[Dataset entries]
════════
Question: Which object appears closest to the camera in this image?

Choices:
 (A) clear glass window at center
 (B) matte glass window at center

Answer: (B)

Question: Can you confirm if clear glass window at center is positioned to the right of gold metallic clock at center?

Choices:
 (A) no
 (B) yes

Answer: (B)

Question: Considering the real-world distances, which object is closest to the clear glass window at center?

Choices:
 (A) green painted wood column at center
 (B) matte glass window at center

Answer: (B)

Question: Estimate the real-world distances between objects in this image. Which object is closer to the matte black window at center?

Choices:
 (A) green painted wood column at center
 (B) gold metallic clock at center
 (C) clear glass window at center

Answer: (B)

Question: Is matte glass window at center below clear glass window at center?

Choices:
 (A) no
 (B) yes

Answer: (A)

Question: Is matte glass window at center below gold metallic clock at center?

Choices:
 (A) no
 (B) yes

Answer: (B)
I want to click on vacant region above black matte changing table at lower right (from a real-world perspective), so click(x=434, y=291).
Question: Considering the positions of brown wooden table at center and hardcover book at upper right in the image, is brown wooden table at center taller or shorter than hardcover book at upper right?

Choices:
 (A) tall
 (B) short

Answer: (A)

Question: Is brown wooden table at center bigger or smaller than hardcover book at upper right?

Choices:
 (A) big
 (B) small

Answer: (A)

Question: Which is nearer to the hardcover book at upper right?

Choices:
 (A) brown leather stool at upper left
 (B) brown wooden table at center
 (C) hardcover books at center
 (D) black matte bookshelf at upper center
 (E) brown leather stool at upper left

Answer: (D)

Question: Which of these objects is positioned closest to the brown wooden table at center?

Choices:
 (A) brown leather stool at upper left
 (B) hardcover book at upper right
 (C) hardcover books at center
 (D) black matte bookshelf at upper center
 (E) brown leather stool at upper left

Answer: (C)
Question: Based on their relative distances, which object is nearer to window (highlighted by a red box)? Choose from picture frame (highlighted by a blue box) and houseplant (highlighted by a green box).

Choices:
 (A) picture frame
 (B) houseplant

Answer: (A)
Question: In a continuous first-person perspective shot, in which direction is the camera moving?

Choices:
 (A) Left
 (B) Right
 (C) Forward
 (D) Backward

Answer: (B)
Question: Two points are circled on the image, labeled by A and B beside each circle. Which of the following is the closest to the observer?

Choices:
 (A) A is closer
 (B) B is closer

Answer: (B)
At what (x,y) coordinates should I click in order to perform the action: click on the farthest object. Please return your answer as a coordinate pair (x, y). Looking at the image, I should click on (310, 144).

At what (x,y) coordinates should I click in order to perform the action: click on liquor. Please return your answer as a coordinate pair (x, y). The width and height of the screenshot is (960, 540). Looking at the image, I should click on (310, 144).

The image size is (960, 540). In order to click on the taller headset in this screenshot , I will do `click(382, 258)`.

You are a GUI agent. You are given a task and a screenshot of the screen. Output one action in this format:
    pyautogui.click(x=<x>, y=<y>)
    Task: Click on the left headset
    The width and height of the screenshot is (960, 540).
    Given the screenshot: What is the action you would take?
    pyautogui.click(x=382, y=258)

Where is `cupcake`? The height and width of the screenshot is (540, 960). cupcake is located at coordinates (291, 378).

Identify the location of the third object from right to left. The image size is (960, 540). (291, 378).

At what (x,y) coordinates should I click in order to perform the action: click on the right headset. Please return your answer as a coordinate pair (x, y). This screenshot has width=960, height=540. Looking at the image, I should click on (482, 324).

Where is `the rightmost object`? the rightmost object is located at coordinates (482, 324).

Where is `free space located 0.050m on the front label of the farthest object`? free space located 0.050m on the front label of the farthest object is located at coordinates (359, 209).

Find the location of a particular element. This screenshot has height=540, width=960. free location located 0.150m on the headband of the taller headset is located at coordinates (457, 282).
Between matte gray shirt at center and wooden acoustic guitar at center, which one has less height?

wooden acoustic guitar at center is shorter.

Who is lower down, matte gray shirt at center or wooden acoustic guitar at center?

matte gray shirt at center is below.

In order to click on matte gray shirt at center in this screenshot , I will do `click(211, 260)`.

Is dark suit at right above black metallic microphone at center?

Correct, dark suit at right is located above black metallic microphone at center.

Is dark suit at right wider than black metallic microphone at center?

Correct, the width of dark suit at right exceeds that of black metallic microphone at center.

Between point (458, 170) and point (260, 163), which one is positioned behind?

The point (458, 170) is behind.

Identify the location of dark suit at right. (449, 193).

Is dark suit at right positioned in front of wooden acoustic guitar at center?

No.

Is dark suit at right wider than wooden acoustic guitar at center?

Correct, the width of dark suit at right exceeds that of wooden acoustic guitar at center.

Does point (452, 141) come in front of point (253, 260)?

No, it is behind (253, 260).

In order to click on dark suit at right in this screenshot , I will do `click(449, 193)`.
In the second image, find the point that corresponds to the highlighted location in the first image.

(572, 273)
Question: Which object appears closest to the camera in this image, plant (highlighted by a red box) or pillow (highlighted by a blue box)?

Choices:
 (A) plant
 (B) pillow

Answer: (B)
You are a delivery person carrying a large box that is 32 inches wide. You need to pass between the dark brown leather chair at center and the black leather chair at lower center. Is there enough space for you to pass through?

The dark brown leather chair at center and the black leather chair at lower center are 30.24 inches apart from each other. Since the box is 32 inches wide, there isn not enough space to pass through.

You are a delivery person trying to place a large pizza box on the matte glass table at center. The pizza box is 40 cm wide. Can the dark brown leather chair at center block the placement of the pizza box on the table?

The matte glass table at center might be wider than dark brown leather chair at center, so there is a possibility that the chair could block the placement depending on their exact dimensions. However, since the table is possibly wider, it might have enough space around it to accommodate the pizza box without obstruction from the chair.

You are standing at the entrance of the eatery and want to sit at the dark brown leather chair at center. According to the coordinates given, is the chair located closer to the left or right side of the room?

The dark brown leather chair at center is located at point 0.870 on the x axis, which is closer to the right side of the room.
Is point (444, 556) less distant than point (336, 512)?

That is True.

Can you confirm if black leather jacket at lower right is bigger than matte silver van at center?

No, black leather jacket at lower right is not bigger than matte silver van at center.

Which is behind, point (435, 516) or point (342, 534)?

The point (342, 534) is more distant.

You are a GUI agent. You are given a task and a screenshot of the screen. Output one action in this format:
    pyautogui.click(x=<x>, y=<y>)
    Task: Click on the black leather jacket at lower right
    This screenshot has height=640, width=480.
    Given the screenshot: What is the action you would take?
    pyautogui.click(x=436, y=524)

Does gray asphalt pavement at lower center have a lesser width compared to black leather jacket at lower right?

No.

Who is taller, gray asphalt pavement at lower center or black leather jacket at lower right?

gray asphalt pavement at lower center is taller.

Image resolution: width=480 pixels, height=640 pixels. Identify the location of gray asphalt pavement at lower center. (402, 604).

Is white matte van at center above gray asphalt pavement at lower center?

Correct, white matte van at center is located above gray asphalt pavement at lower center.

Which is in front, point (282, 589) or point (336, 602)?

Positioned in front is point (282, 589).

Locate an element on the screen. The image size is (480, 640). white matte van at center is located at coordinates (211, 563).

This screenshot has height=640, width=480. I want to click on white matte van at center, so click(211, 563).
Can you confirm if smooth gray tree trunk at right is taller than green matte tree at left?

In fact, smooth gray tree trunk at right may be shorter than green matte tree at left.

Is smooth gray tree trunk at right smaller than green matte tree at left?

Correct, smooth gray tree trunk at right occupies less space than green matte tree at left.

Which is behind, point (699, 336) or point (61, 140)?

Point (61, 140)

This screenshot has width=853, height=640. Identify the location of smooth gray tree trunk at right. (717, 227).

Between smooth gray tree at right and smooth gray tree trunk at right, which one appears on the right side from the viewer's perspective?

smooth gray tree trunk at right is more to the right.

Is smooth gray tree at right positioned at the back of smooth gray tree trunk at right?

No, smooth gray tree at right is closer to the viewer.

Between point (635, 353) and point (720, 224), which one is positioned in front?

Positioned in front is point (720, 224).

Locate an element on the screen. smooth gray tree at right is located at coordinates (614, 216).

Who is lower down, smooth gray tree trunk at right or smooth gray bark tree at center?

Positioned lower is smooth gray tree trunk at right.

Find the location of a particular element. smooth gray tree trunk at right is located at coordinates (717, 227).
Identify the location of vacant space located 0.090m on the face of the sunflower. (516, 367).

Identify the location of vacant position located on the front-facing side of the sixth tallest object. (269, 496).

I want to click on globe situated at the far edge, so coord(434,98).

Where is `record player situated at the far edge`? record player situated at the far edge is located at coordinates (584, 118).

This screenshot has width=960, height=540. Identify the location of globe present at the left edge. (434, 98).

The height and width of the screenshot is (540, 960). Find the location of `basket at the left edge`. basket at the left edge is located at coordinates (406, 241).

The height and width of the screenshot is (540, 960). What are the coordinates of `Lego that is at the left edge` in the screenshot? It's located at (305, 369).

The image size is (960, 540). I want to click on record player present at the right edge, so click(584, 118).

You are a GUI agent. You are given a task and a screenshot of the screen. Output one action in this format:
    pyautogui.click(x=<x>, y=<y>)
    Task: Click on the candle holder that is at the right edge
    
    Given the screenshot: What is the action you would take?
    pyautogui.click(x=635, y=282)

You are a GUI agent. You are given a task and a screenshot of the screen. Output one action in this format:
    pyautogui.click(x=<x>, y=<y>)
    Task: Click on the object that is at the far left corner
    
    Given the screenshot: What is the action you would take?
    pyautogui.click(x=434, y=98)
════════
**CHALLENGE**
Render the records from the line containing "Which is in" up to and including the line containing "Is smooth gray tree trunk at right smaller" as a JSON list of strings, one string per line, with blank lines omitted.

**WRITTEN RESPONSE**
[
  "Which is in front, point (282, 589) or point (336, 602)?",
  "Positioned in front is point (282, 589).",
  "Locate an element on the screen. The image size is (480, 640). white matte van at center is located at coordinates (211, 563).",
  "This screenshot has height=640, width=480. I want to click on white matte van at center, so click(211, 563).",
  "Can you confirm if smooth gray tree trunk at right is taller than green matte tree at left?",
  "In fact, smooth gray tree trunk at right may be shorter than green matte tree at left.",
  "Is smooth gray tree trunk at right smaller than green matte tree at left?"
]